Aim of the task: From the entries below, gather every line containing the string "none".

Collected data entries:
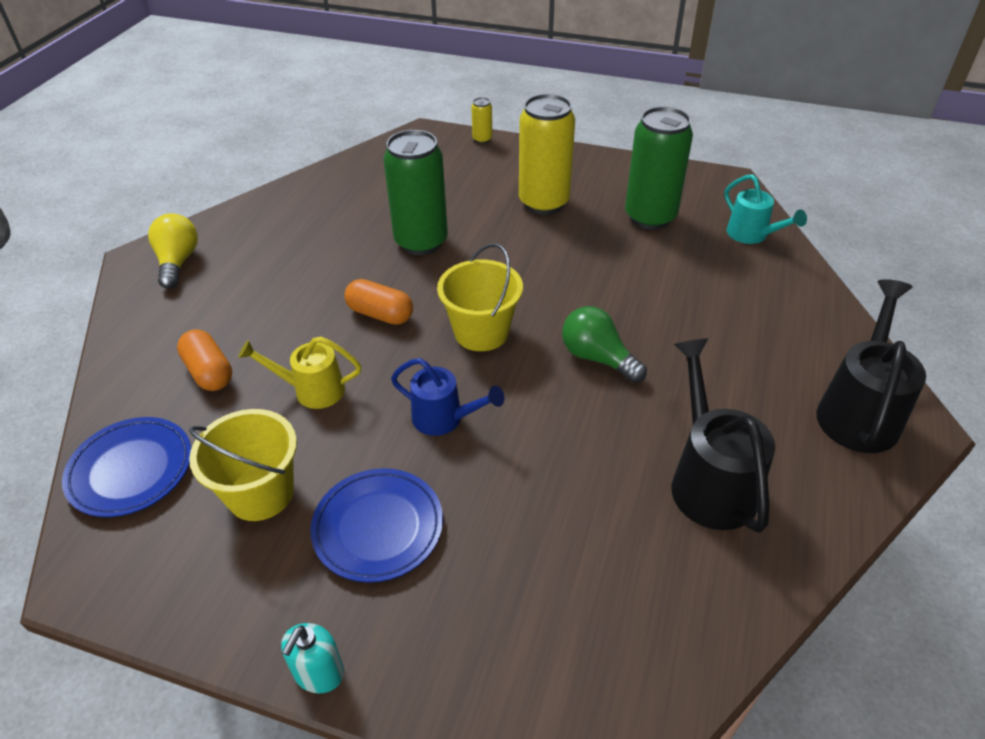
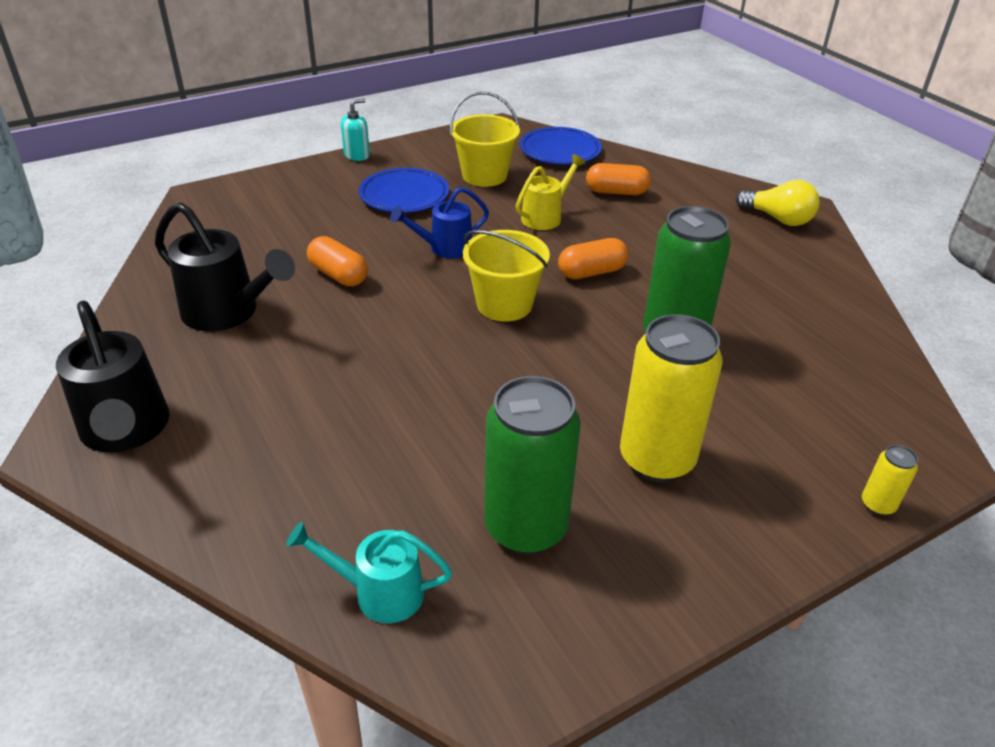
camera: 130 degrees right, 5 degrees down
(319, 673) = (357, 155): turquoise soap dispenser -> turquoise soap dispenser turned 75 degrees clockwise
(570, 455) = (338, 275): none -> orange capsule
(597, 358) = (393, 340): green light bulb -> none

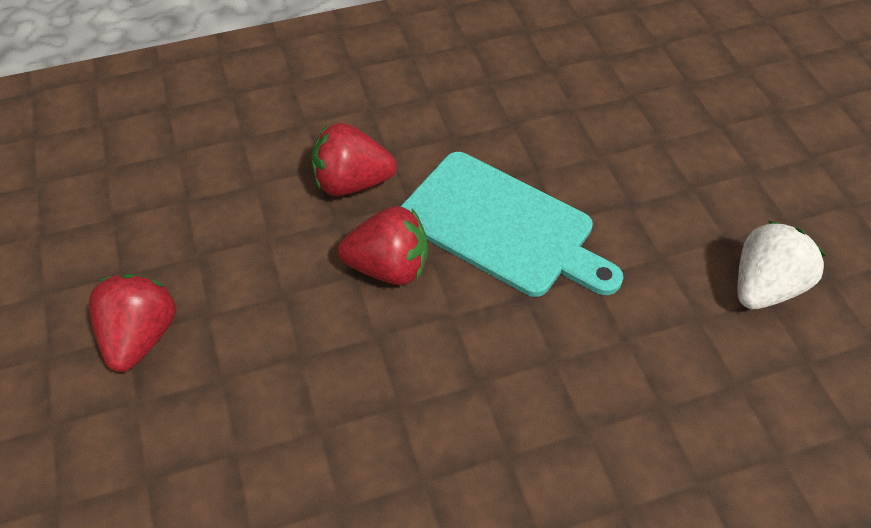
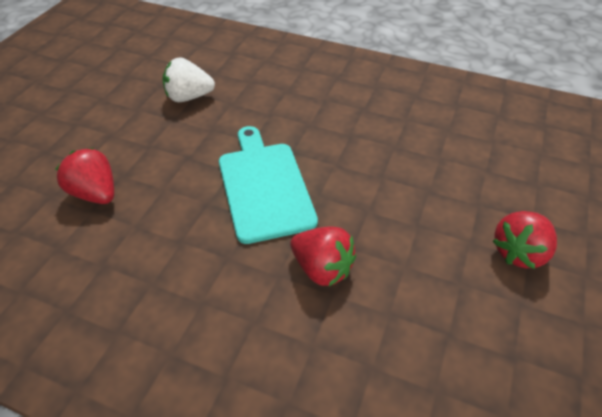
camera: 140 degrees left, 5 degrees down
(389, 267) = (346, 204): red strawberry -> red strawberry (95, 193)

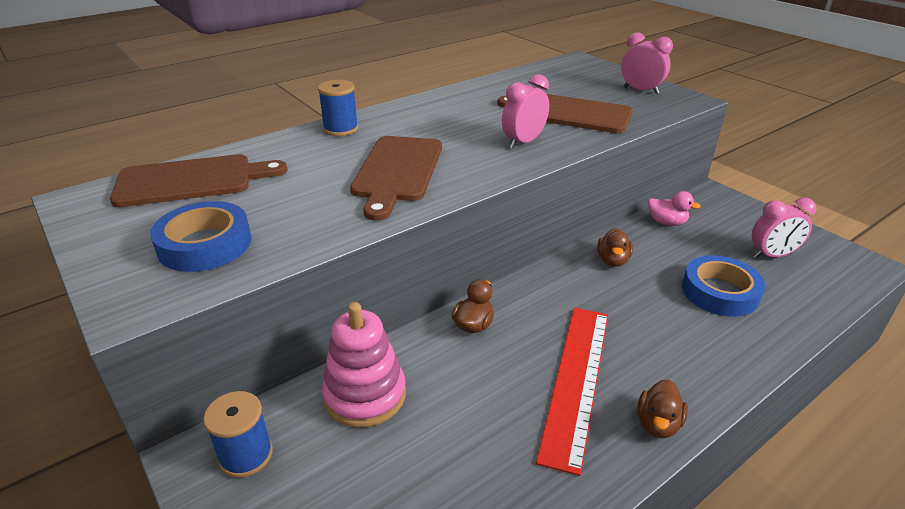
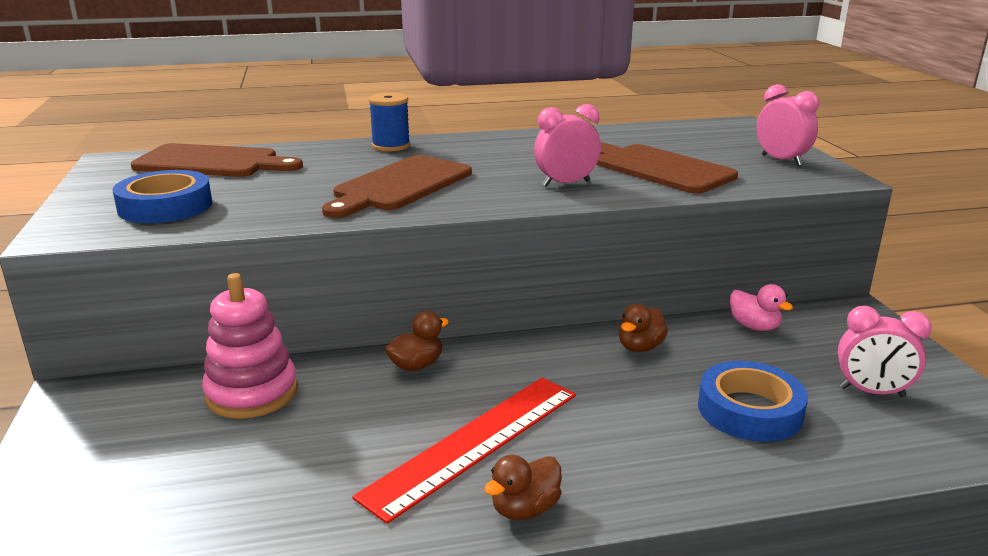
camera: 25 degrees right, 10 degrees down
(246, 455) = (108, 407): blue spool -> none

Answer below:
(570, 455) = (338, 275): none -> orange capsule
(597, 358) = (393, 340): green light bulb -> none
(246, 455) = (108, 407): blue spool -> none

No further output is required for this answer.